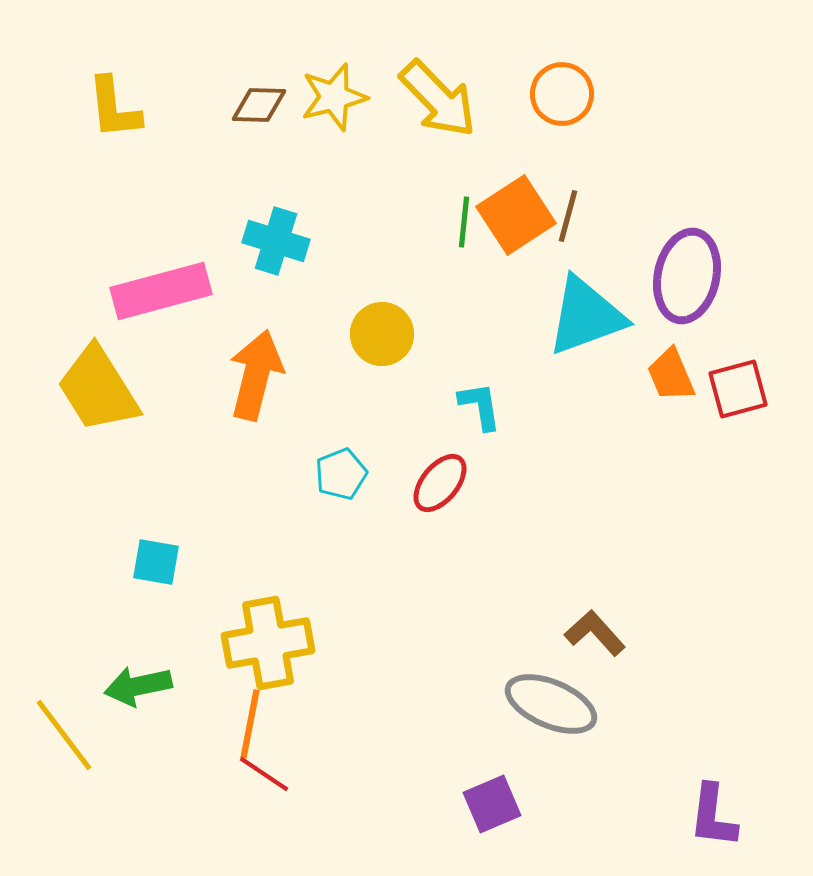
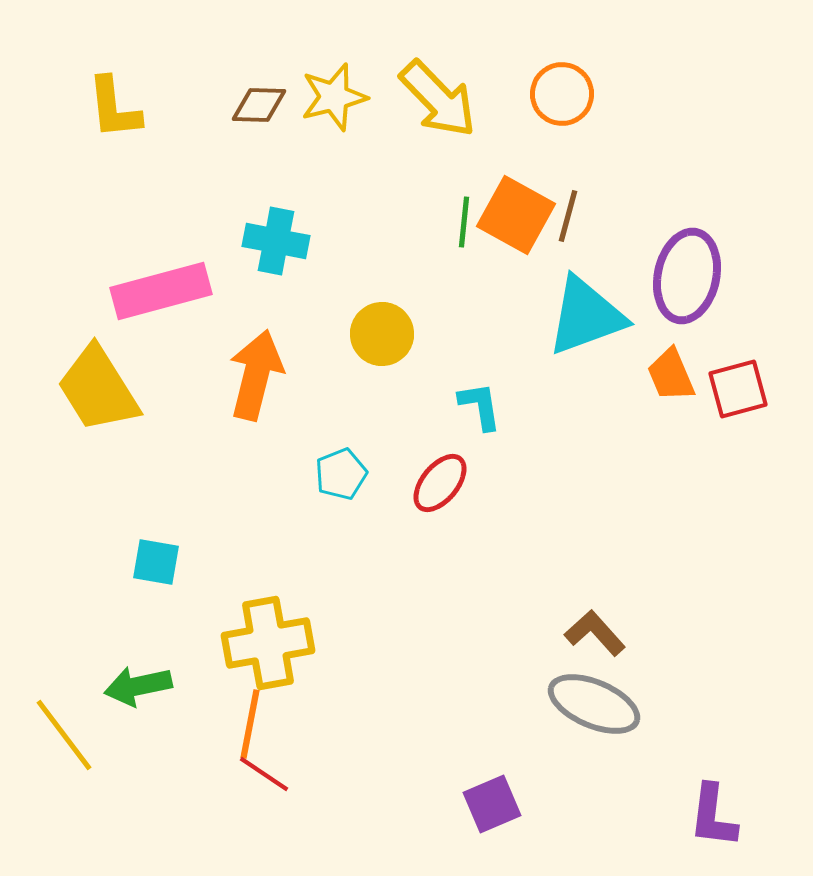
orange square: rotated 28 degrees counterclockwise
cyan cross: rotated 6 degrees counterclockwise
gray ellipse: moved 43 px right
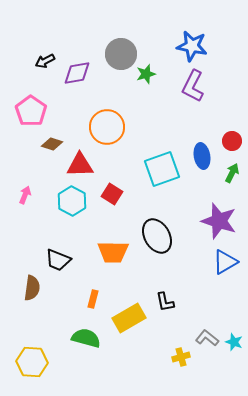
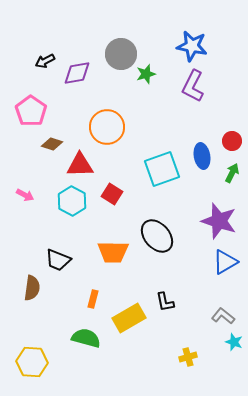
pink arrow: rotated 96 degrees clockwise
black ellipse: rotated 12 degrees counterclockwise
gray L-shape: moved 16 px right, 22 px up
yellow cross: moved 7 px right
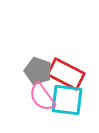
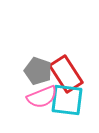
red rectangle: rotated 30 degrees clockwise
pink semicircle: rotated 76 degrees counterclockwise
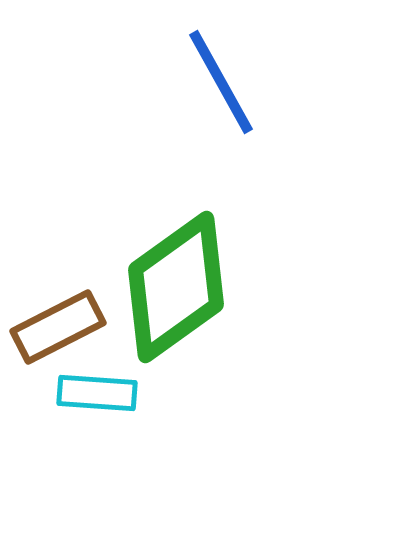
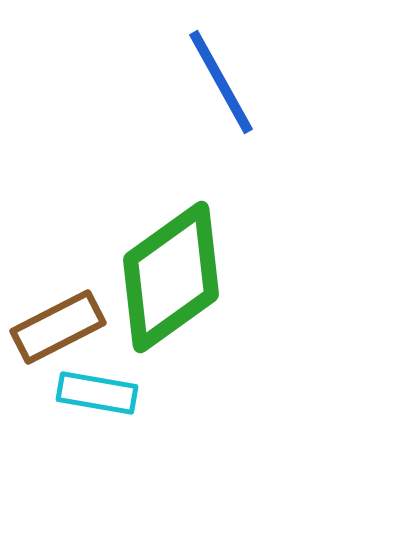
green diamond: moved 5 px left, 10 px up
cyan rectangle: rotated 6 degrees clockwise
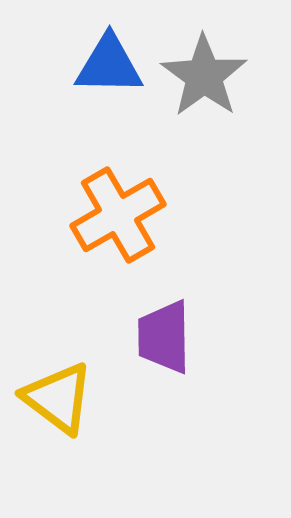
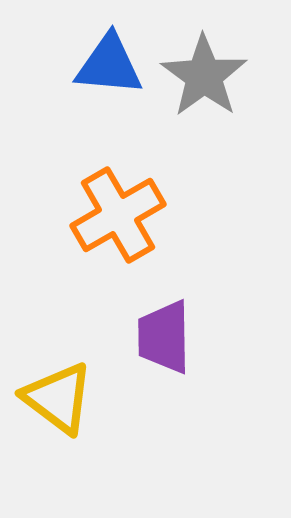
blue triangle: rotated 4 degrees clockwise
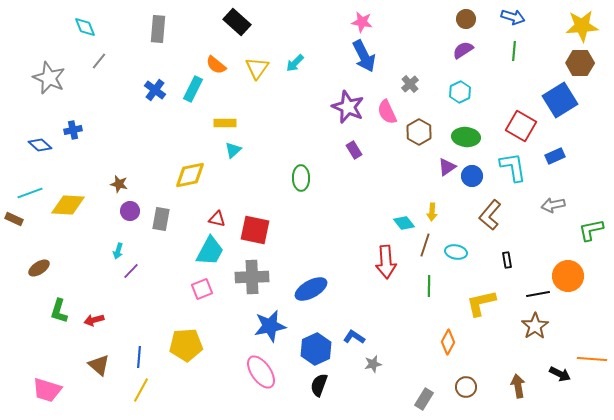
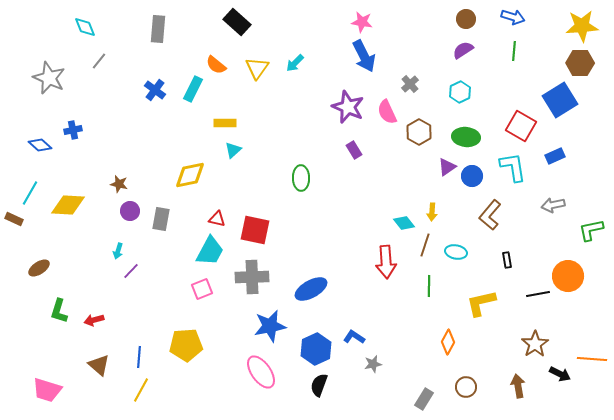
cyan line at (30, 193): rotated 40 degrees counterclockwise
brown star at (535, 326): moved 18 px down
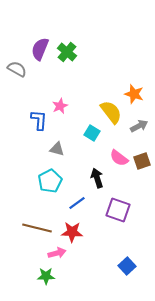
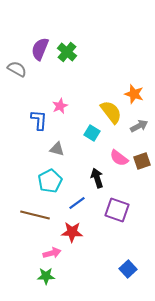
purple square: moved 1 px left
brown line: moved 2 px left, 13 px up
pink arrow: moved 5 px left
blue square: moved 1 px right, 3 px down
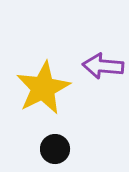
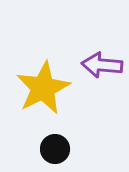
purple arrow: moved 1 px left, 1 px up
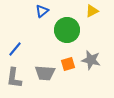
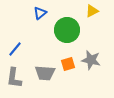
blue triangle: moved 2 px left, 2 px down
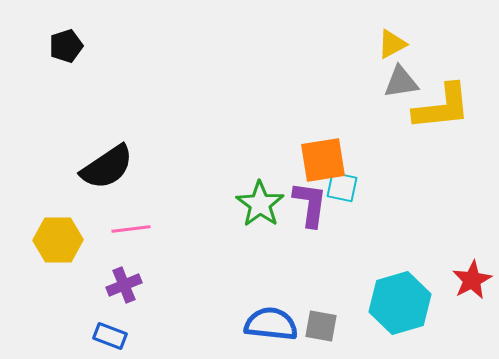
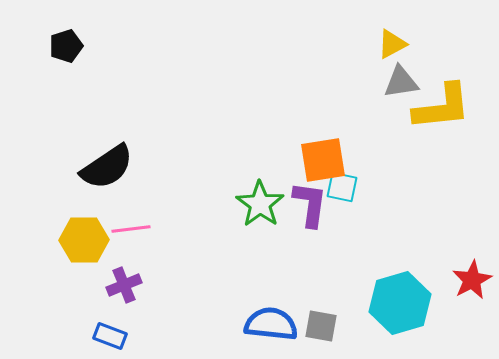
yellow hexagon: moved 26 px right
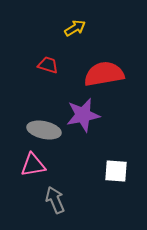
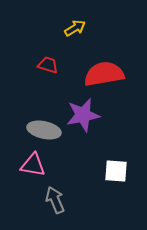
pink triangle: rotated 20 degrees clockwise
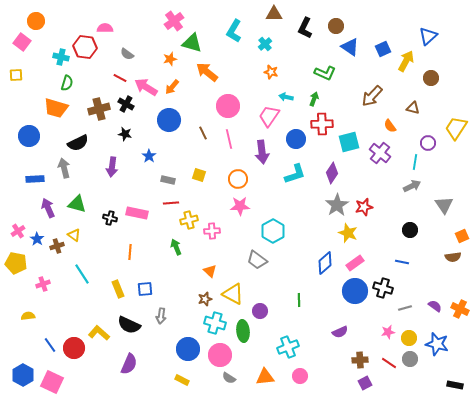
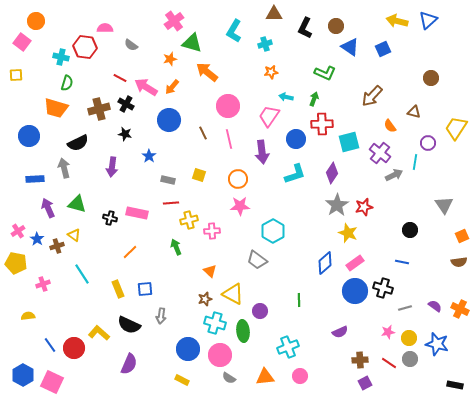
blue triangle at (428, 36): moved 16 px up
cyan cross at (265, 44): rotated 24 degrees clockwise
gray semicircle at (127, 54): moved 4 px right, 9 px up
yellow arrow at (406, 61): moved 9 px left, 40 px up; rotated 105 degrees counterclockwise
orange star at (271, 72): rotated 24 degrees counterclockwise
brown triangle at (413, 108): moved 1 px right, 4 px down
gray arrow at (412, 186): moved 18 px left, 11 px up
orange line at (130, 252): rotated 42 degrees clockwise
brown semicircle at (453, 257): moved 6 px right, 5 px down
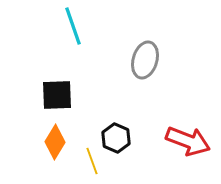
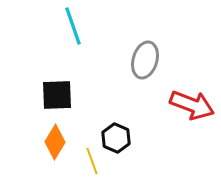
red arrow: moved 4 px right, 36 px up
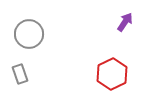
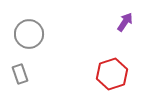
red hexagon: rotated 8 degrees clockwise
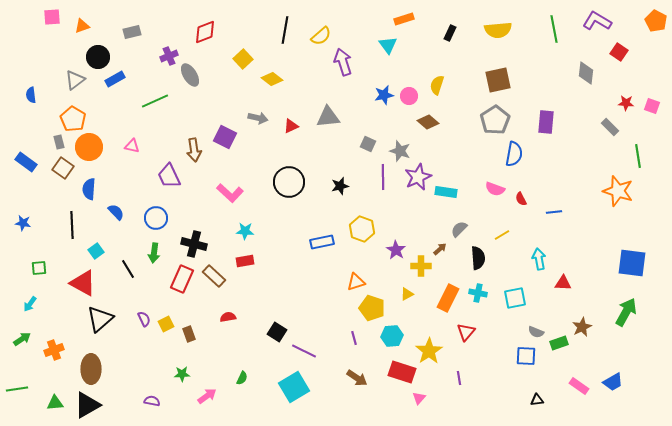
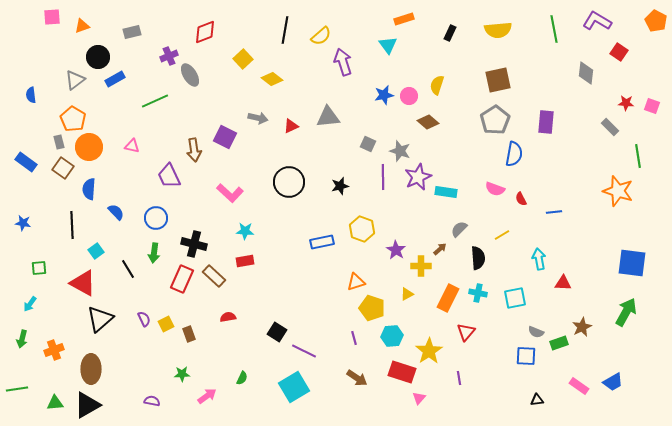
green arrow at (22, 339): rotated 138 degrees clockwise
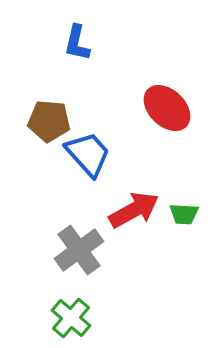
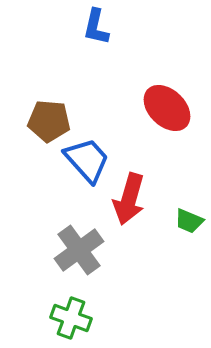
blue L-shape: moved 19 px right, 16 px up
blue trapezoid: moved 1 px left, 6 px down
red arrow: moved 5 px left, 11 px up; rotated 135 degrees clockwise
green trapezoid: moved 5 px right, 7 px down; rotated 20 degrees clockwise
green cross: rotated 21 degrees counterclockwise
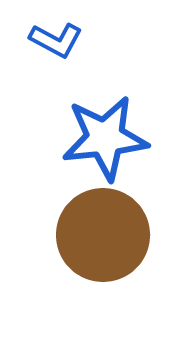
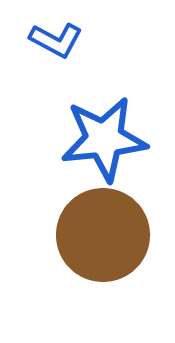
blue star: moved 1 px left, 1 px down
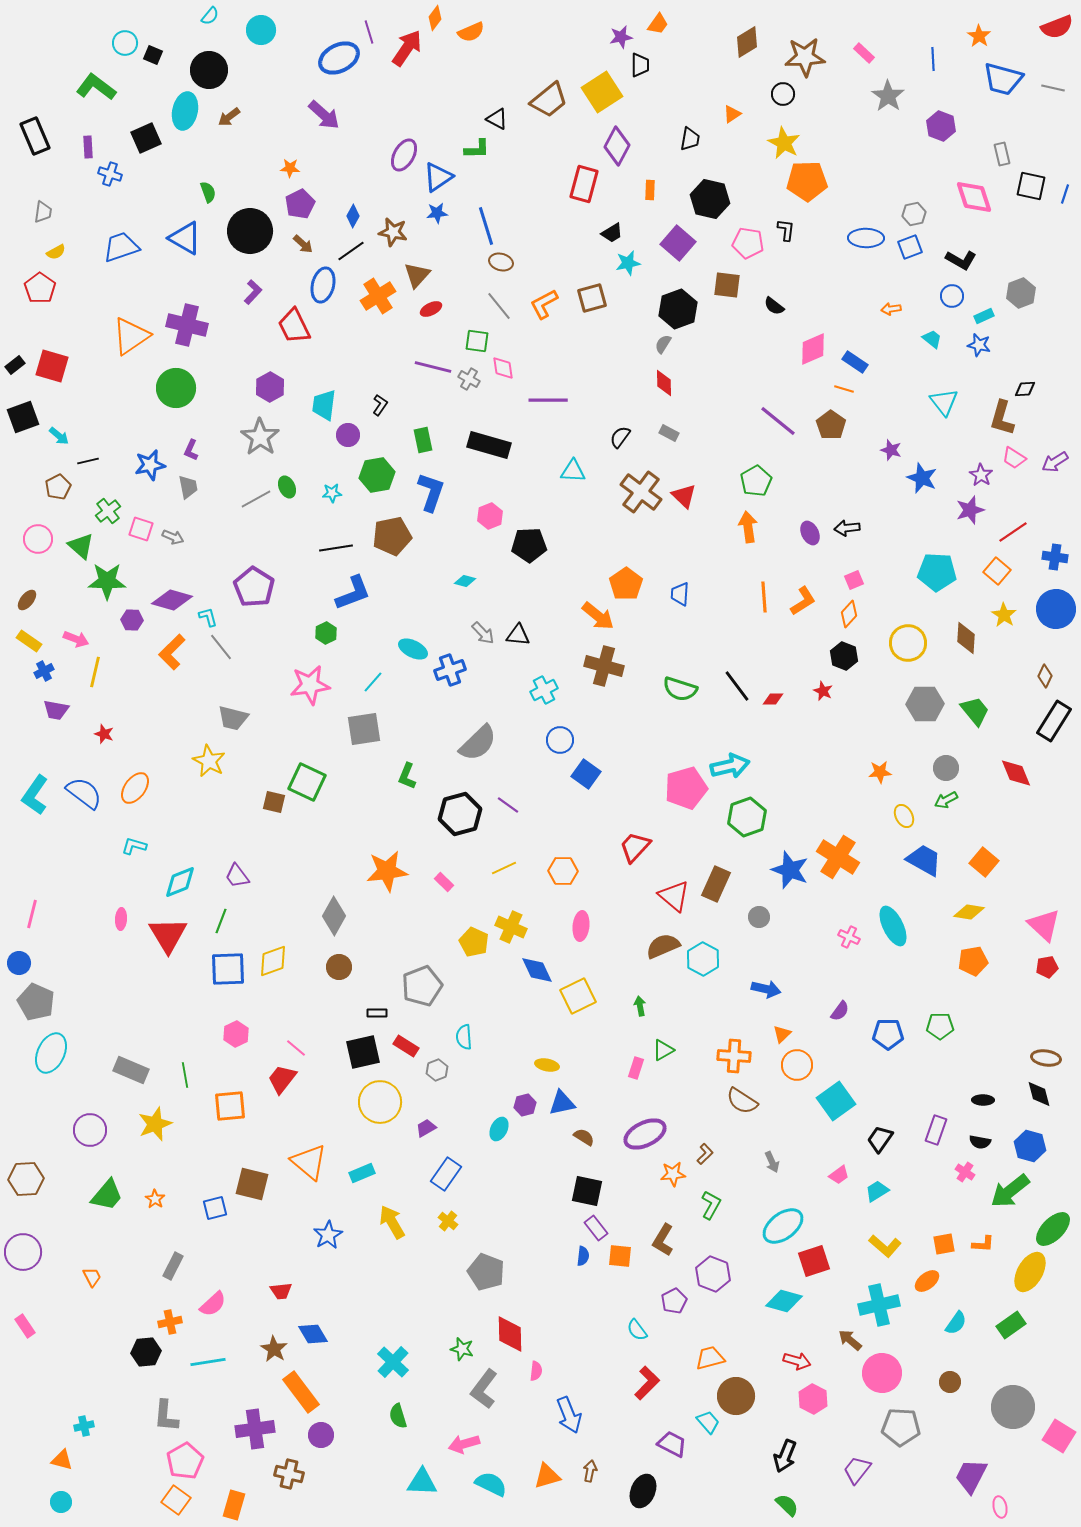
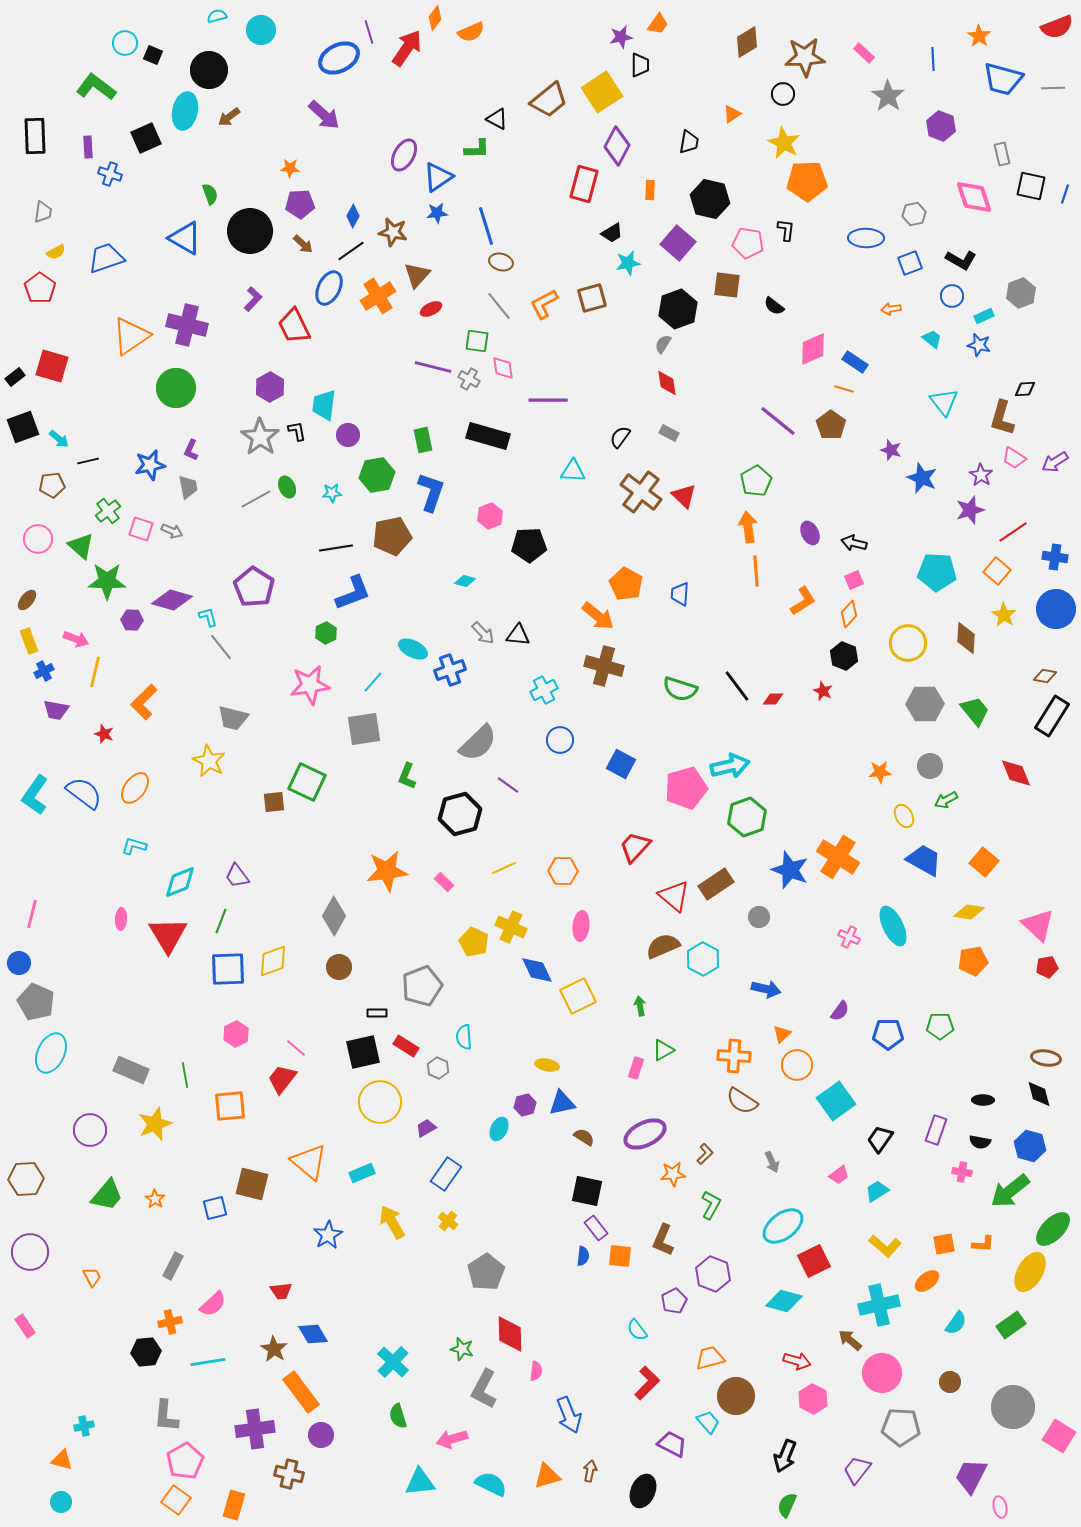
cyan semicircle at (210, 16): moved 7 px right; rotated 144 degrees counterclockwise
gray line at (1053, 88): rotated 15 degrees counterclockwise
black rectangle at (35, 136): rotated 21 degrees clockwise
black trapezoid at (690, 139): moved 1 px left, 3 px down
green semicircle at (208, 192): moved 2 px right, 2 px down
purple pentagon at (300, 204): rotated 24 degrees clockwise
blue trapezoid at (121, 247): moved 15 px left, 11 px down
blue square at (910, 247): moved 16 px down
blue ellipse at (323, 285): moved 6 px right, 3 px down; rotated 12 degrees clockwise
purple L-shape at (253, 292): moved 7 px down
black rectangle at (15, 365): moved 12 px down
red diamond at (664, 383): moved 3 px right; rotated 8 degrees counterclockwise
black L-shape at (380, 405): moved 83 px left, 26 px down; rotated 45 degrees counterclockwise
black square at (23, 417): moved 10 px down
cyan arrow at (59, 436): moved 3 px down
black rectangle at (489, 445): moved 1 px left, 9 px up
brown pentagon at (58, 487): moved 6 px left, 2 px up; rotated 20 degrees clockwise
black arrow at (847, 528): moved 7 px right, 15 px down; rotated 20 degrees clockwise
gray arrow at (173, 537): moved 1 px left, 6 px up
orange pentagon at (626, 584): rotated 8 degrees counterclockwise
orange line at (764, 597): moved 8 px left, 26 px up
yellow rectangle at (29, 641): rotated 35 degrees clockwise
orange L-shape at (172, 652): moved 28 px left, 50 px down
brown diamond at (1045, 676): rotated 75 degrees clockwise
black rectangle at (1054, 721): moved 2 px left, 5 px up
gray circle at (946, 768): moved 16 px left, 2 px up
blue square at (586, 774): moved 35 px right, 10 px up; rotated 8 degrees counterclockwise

--

**WHAT IS EXPECTED:** Although pictures appear among the records above, none are to be output; print exactly the lines from the line containing "pink arrow: rotated 96 degrees clockwise" through the line containing "pink arrow: moved 5 px left".

**RESPONSE TO THIS EXERCISE:**
pink arrow: rotated 96 degrees clockwise
black ellipse: rotated 12 degrees counterclockwise
gray L-shape: moved 16 px right, 22 px up
yellow cross: moved 7 px right
red rectangle: rotated 30 degrees clockwise
pink semicircle: rotated 76 degrees counterclockwise
green diamond: moved 5 px left, 10 px up
cyan rectangle: rotated 6 degrees clockwise
blue triangle: rotated 4 degrees clockwise
cyan line at (30, 193): rotated 40 degrees counterclockwise
brown star at (535, 326): moved 18 px down
purple square: moved 1 px left
brown line: moved 2 px left, 13 px up
pink arrow: moved 5 px left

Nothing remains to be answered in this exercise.